Spatial reasoning data:
____

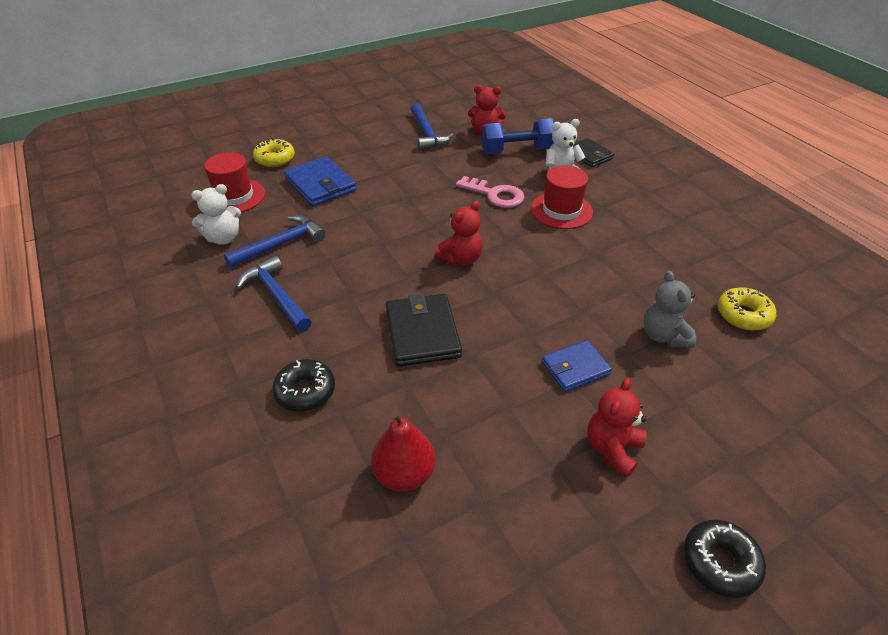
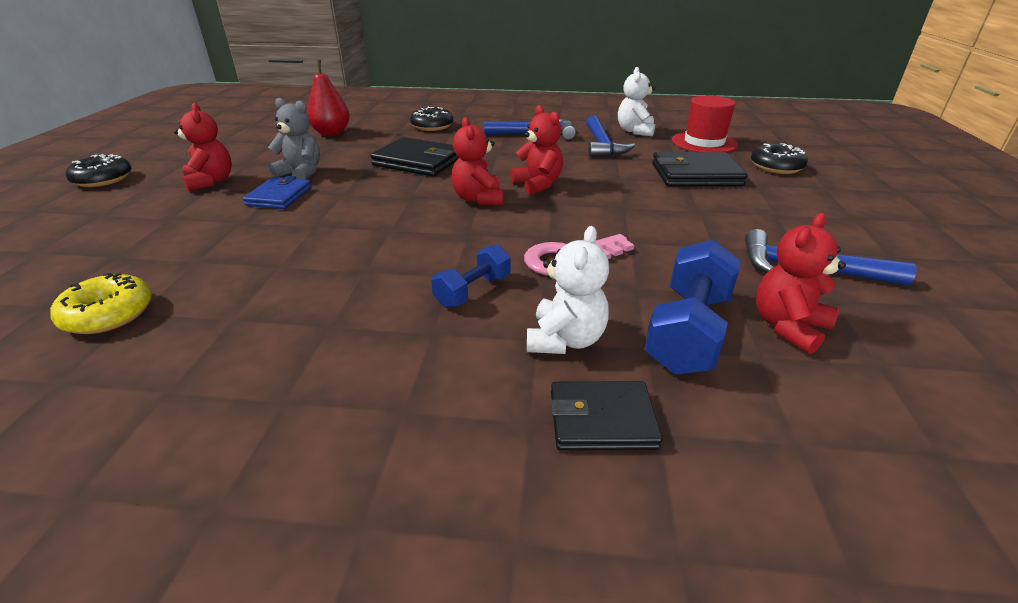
camera: 125 degrees right, 10 degrees down
(275, 159) = (776, 167): yellow donut -> black donut
(320, 185) = (696, 174): blue wallet -> black wallet
(406, 243) = (538, 184): none -> red teddy bear
(561, 210) = (473, 291): red hat -> blue dumbbell
(664, 336) = (210, 248): grey teddy bear -> grey teddy bear (301, 173)

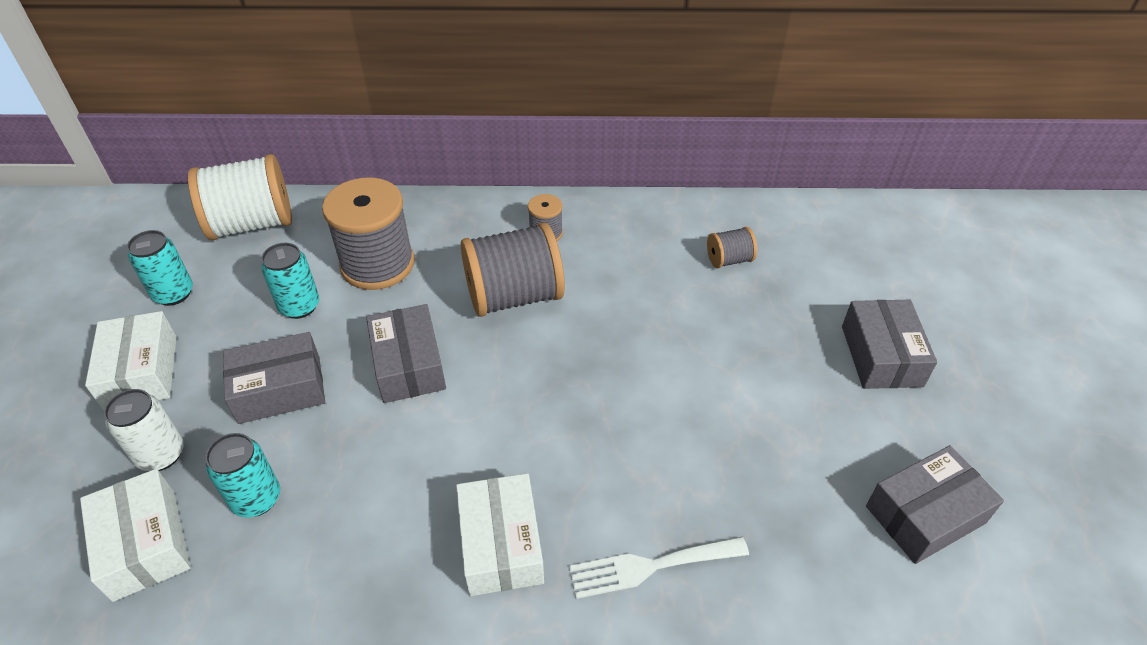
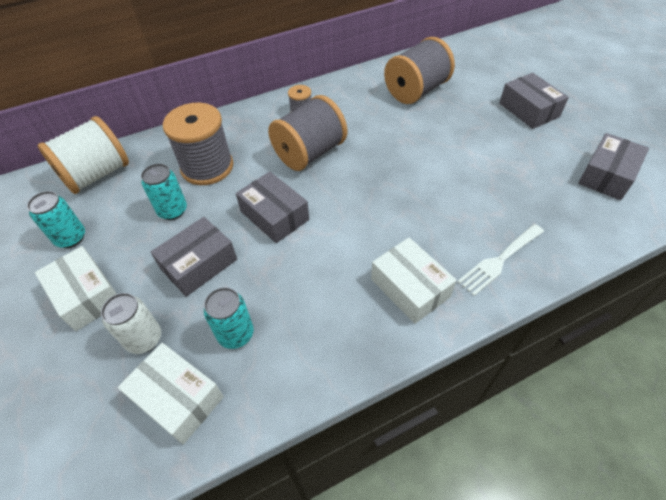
camera: 25 degrees left, 5 degrees up
(729, 260) = (416, 91): grey spool -> grey spool, size x2.10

____

• **Your assignment**
Repeat, without change, each line of the data above from the one that contains "camera: 25 degrees left, 5 degrees up" through the final line, counting both.

• **Task response**
camera: 25 degrees left, 5 degrees up
(729, 260) = (416, 91): grey spool -> grey spool, size x2.10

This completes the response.